_Material shown_
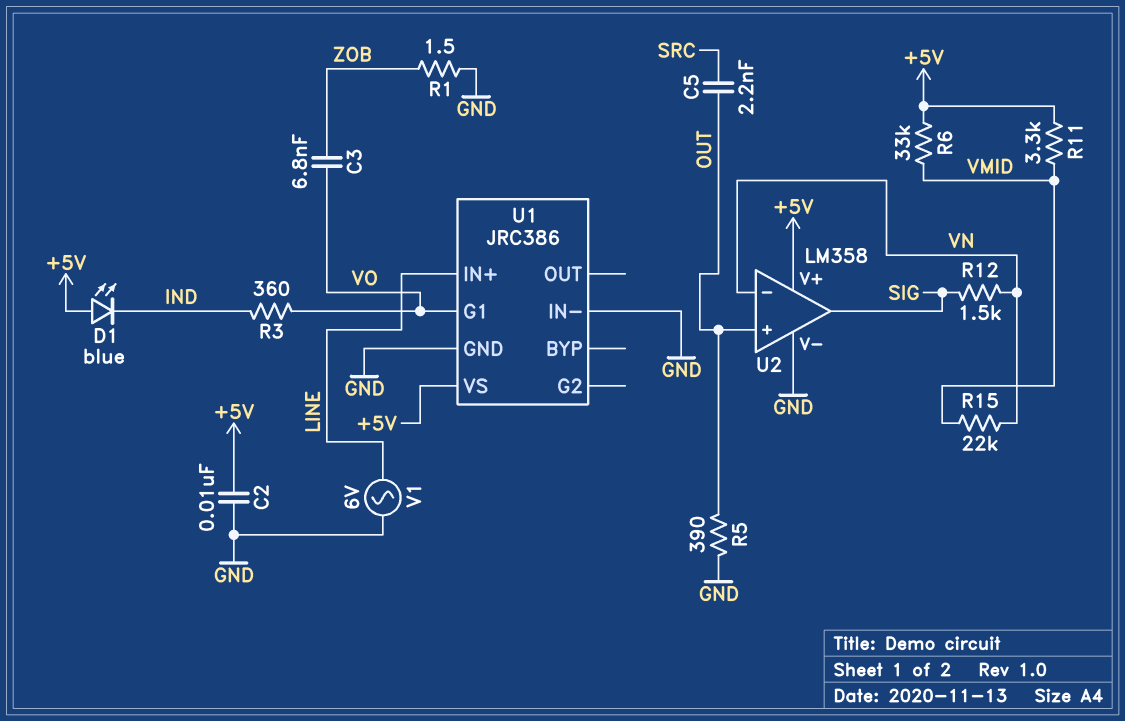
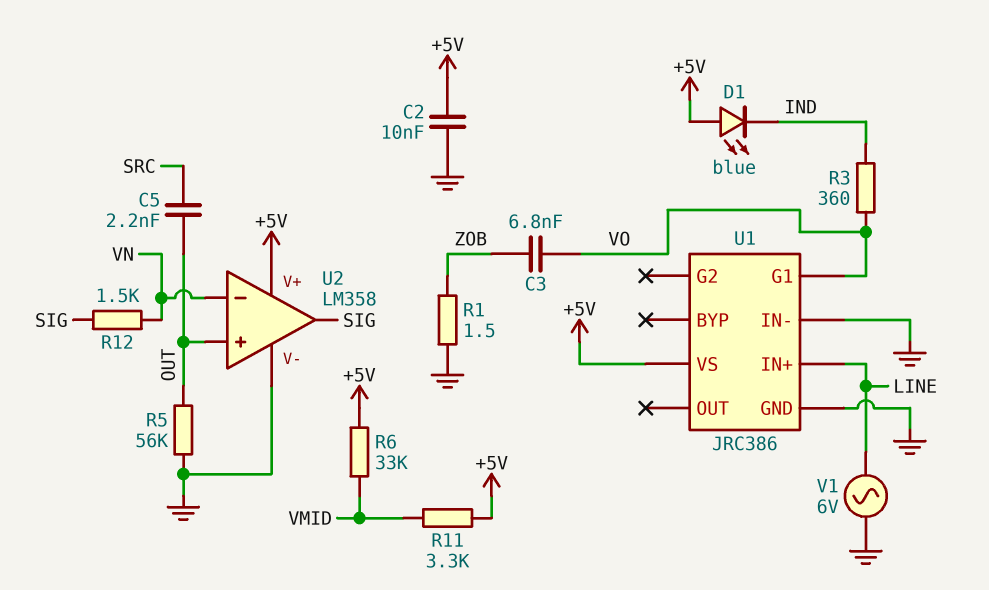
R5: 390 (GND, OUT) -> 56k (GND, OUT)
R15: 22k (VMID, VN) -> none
==
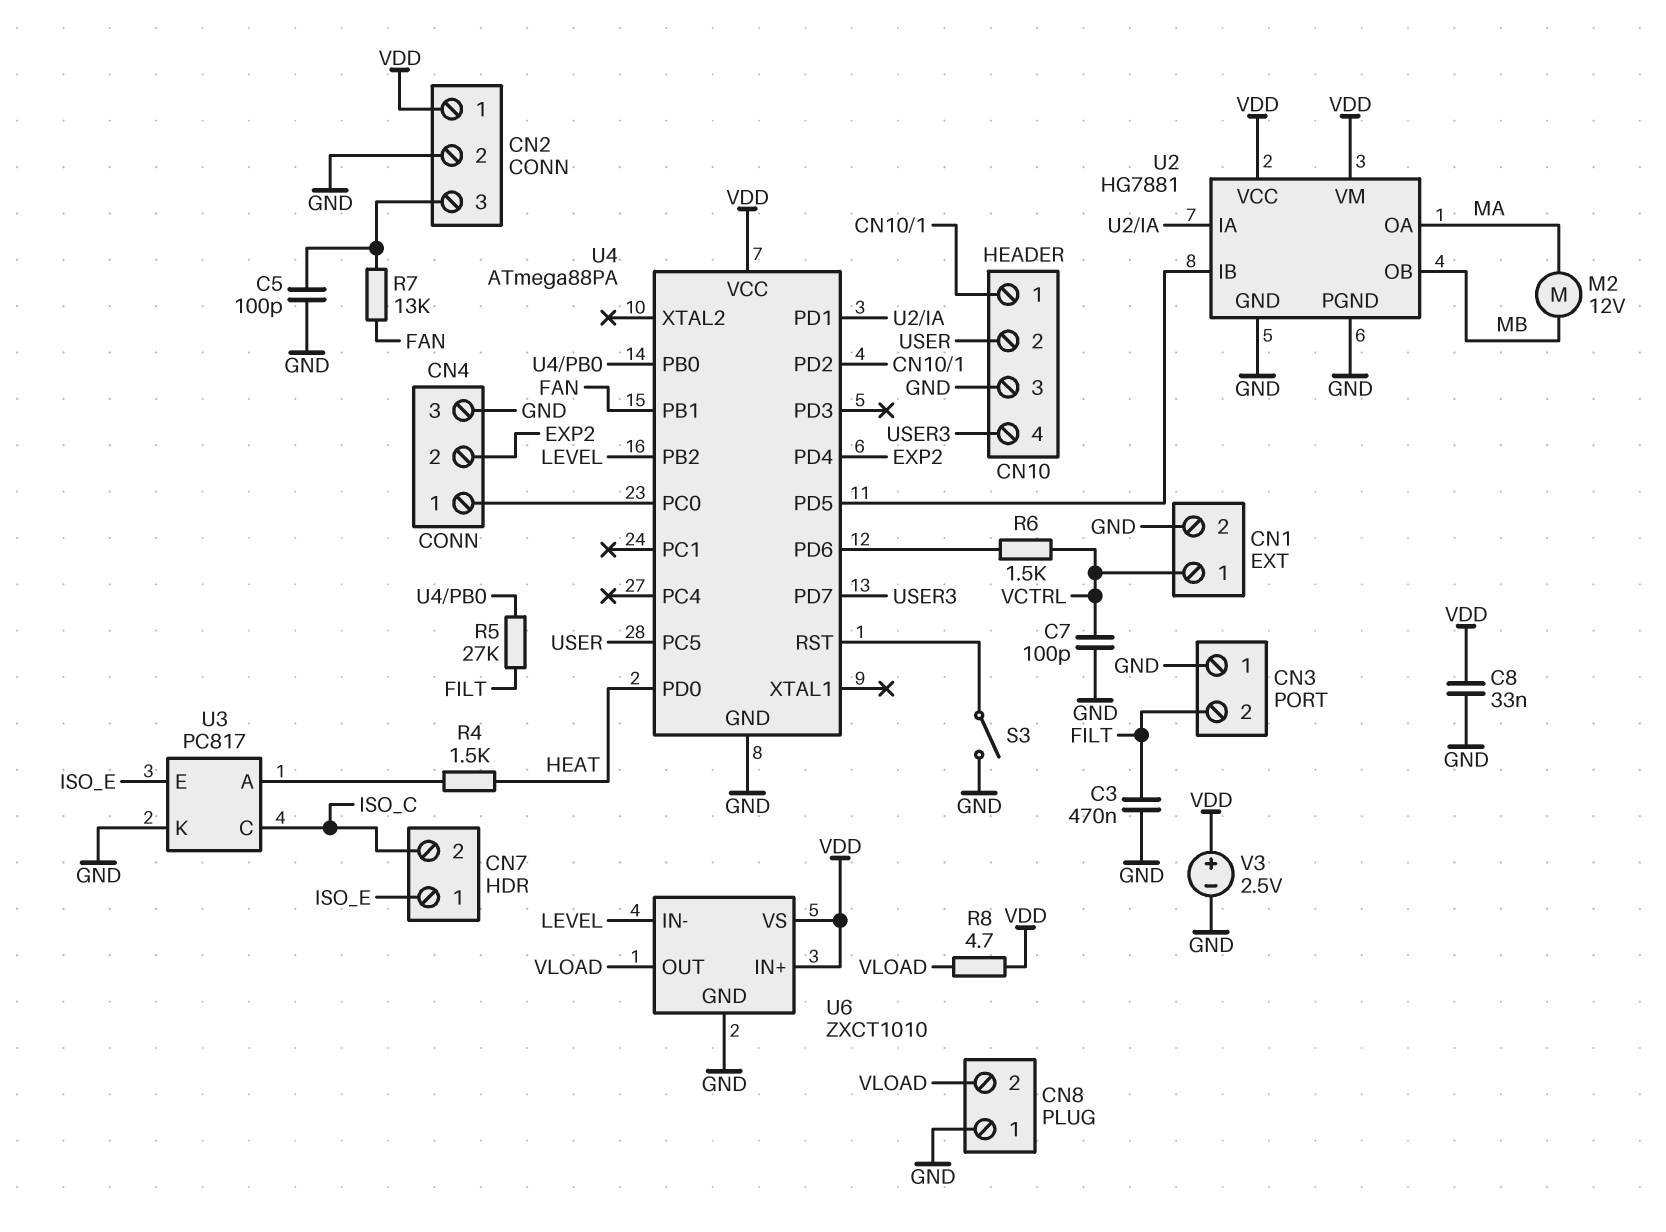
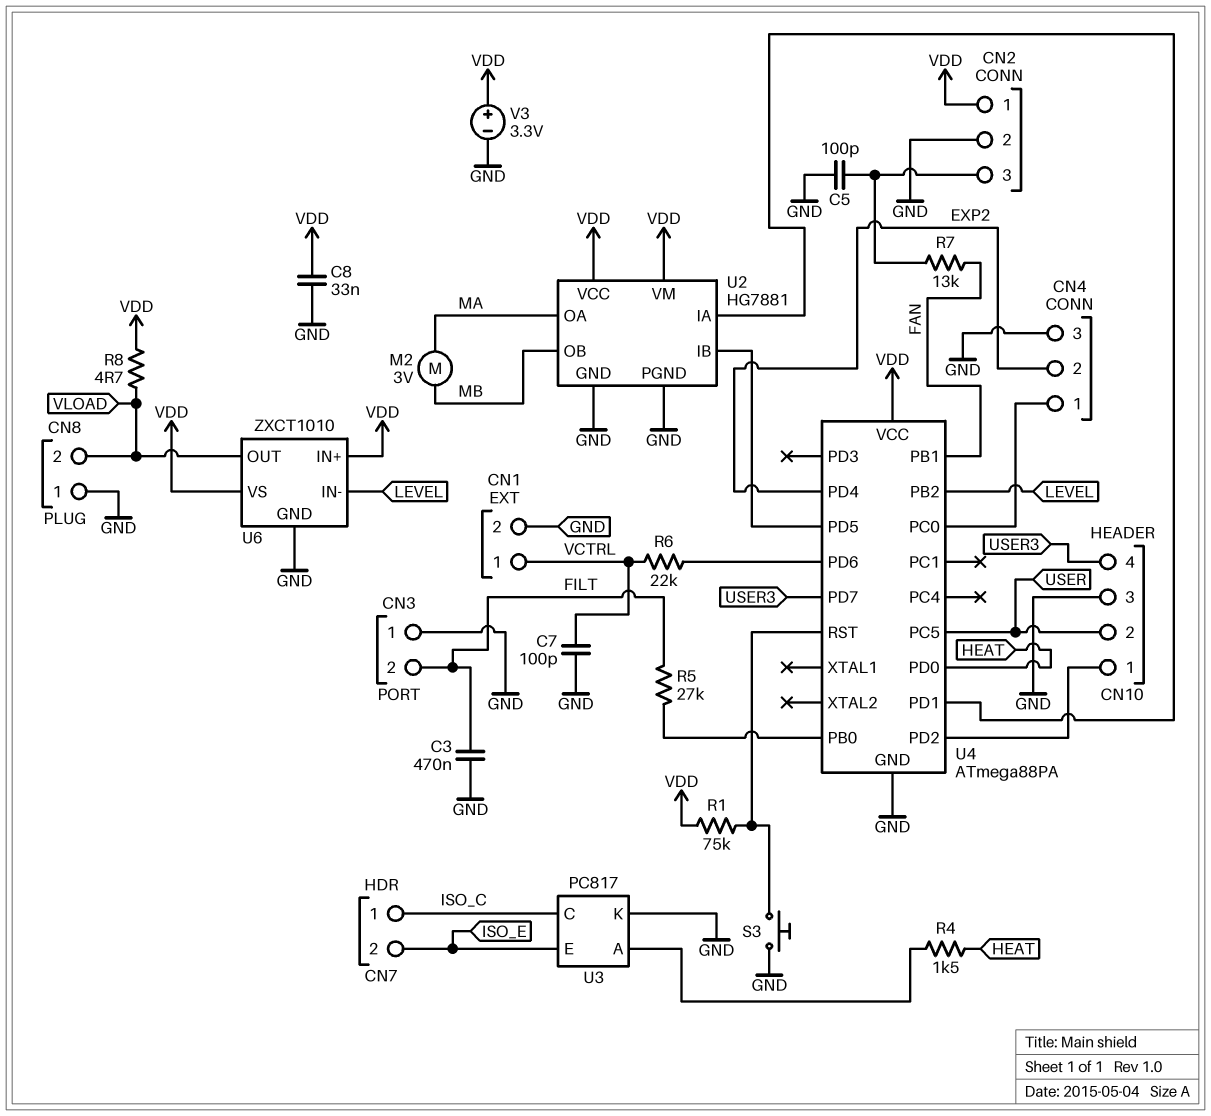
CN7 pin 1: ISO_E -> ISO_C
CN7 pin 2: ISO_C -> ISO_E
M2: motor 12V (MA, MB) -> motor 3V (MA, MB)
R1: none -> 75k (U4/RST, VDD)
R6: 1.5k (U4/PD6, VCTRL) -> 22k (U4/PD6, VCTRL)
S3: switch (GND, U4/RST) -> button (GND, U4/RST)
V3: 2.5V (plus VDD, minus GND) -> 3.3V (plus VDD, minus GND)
==
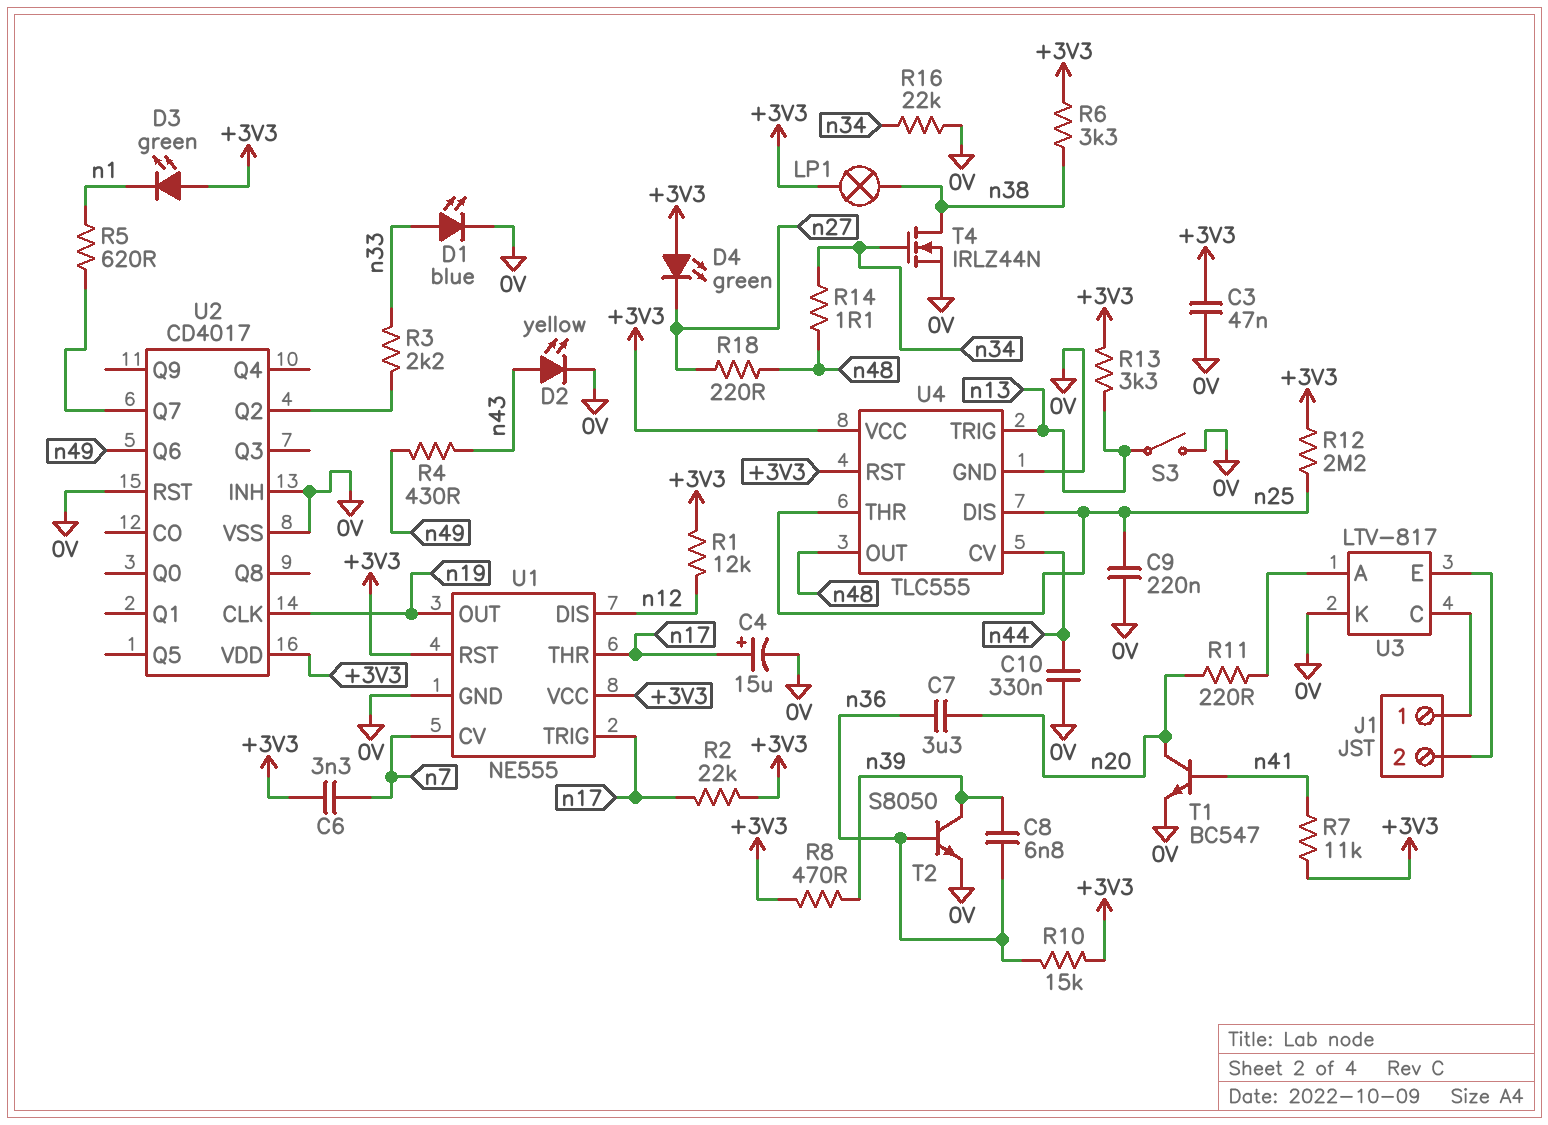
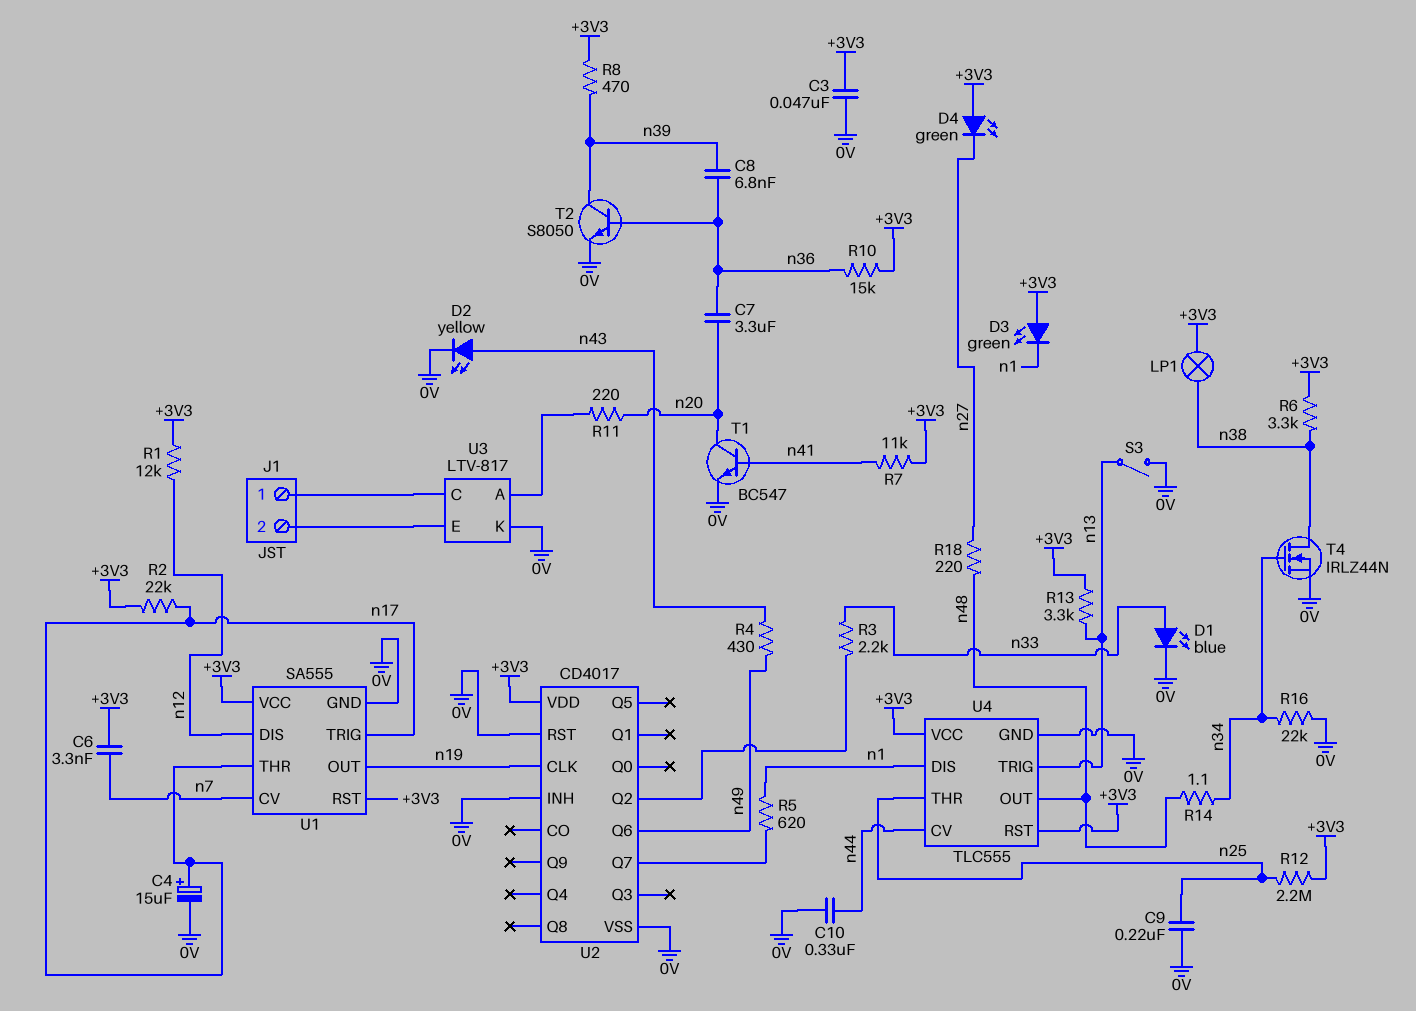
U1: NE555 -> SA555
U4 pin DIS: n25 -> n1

_What you are asked to do_
What is needed is the number of lines in the entries that contain the word "none", written alone.

_Task result_
2